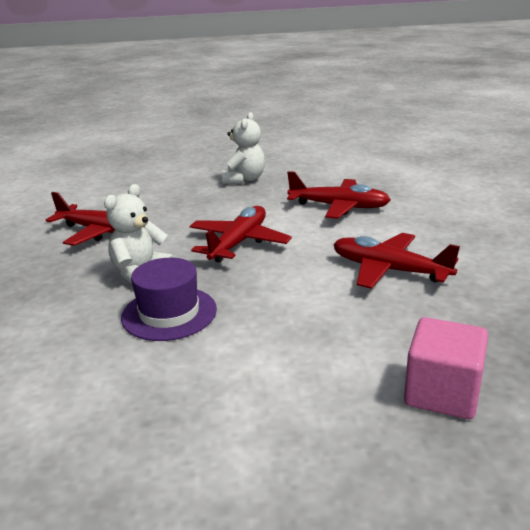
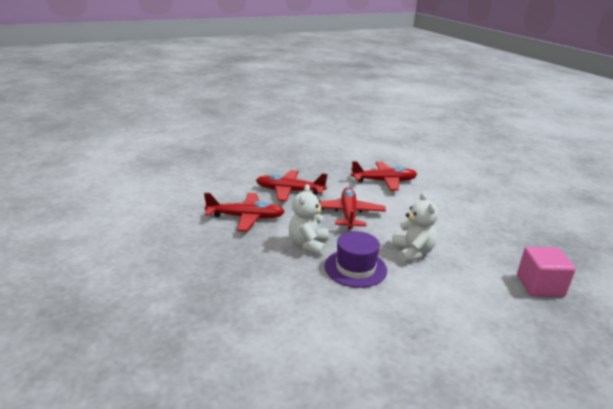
camera: 25 degrees left, 0 degrees up
(244, 179) = (303, 167): white teddy bear -> white teddy bear (412, 252)
(388, 270) = (451, 220): red plane -> red plane (289, 191)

**WORK ITEM**. Repeat the material above exactly; any picture in it is left out.

**RESULT FOR THIS TASK**.
camera: 25 degrees left, 0 degrees up
(244, 179) = (303, 167): white teddy bear -> white teddy bear (412, 252)
(388, 270) = (451, 220): red plane -> red plane (289, 191)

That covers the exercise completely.